▶ [What is being asked]
The entries below are to be transcribed in full, without their images.

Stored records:
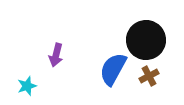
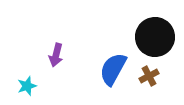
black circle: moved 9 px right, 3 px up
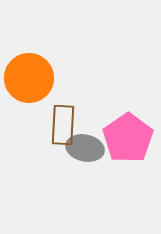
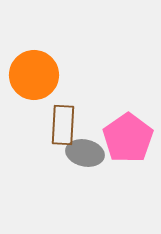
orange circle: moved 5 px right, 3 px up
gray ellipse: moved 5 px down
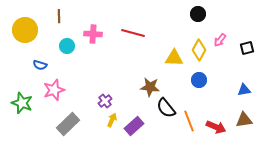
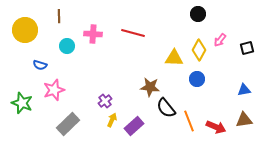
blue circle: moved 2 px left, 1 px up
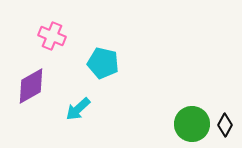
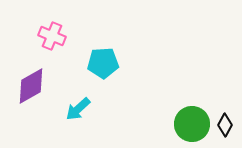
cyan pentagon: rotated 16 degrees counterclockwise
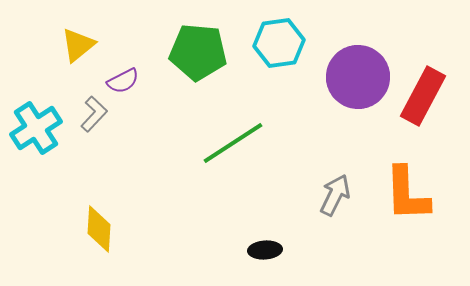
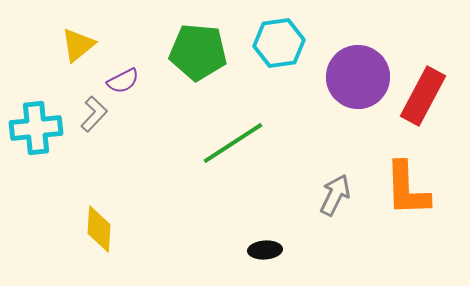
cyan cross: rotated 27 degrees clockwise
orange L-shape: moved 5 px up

▶ [Finished task]
black circle: moved 9 px right, 3 px up
orange circle: moved 5 px right, 3 px up
gray ellipse: moved 5 px down
blue circle: moved 2 px left, 1 px up
cyan pentagon: rotated 16 degrees counterclockwise
cyan cross: rotated 27 degrees clockwise
orange L-shape: moved 5 px up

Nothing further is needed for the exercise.